## Extracted information
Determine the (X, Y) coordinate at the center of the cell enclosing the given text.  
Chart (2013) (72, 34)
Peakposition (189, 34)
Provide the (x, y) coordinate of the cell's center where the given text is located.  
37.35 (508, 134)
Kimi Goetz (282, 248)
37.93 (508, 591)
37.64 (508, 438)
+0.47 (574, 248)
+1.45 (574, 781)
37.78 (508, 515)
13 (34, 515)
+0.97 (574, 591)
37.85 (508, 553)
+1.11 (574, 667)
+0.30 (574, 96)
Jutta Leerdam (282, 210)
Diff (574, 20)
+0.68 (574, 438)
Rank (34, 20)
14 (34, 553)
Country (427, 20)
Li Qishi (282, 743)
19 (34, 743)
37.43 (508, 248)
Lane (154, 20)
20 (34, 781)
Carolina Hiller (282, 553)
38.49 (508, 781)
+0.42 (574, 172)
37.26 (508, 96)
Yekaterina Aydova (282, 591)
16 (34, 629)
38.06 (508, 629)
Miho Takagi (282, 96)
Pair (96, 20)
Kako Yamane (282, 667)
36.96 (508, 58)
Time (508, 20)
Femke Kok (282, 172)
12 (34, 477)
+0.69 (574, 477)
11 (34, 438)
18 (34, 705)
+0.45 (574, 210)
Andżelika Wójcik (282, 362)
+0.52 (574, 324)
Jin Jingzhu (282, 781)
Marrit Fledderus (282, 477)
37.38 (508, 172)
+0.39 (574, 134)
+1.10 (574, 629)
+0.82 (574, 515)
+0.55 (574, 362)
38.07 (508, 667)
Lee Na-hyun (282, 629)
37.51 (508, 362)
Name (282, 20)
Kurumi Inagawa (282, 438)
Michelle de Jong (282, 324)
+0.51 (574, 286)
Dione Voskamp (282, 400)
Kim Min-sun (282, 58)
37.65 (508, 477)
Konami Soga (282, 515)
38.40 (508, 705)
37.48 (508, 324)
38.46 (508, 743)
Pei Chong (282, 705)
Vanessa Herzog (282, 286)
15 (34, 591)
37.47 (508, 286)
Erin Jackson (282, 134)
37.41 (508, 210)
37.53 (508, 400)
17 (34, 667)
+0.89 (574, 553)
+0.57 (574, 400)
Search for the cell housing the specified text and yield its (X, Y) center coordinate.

## Task directions
Rewrite every row above with "center" switched to "midpoint" and nothing else changed.

## Exercise output
Determine the (X, Y) coordinate at the midpoint of the cell enclosing the given text.  
Chart (2013) (72, 34)
Peakposition (189, 34)
Provide the (x, y) coordinate of the cell's midpoint where the given text is located.  
37.35 (508, 134)
Kimi Goetz (282, 248)
37.93 (508, 591)
37.64 (508, 438)
+0.47 (574, 248)
+1.45 (574, 781)
37.78 (508, 515)
13 (34, 515)
+0.97 (574, 591)
37.85 (508, 553)
+1.11 (574, 667)
+0.30 (574, 96)
Jutta Leerdam (282, 210)
Diff (574, 20)
+0.68 (574, 438)
Rank (34, 20)
14 (34, 553)
Country (427, 20)
Li Qishi (282, 743)
19 (34, 743)
37.43 (508, 248)
Lane (154, 20)
20 (34, 781)
Carolina Hiller (282, 553)
38.49 (508, 781)
+0.42 (574, 172)
37.26 (508, 96)
Yekaterina Aydova (282, 591)
16 (34, 629)
38.06 (508, 629)
Miho Takagi (282, 96)
Pair (96, 20)
Kako Yamane (282, 667)
36.96 (508, 58)
Time (508, 20)
Femke Kok (282, 172)
12 (34, 477)
+0.69 (574, 477)
11 (34, 438)
18 (34, 705)
+0.45 (574, 210)
Andżelika Wójcik (282, 362)
+0.52 (574, 324)
Jin Jingzhu (282, 781)
Marrit Fledderus (282, 477)
37.38 (508, 172)
+0.39 (574, 134)
+1.10 (574, 629)
+0.82 (574, 515)
+0.55 (574, 362)
38.07 (508, 667)
Lee Na-hyun (282, 629)
37.51 (508, 362)
Name (282, 20)
Kurumi Inagawa (282, 438)
Michelle de Jong (282, 324)
+0.51 (574, 286)
Dione Voskamp (282, 400)
Kim Min-sun (282, 58)
37.65 (508, 477)
Konami Soga (282, 515)
38.40 (508, 705)
37.48 (508, 324)
38.46 (508, 743)
Pei Chong (282, 705)
Vanessa Herzog (282, 286)
15 (34, 591)
37.47 (508, 286)
Erin Jackson (282, 134)
37.41 (508, 210)
37.53 (508, 400)
17 (34, 667)
+0.89 (574, 553)
+0.57 (574, 400)
Search for the cell housing the specified text and yield its (X, Y) midpoint coordinate.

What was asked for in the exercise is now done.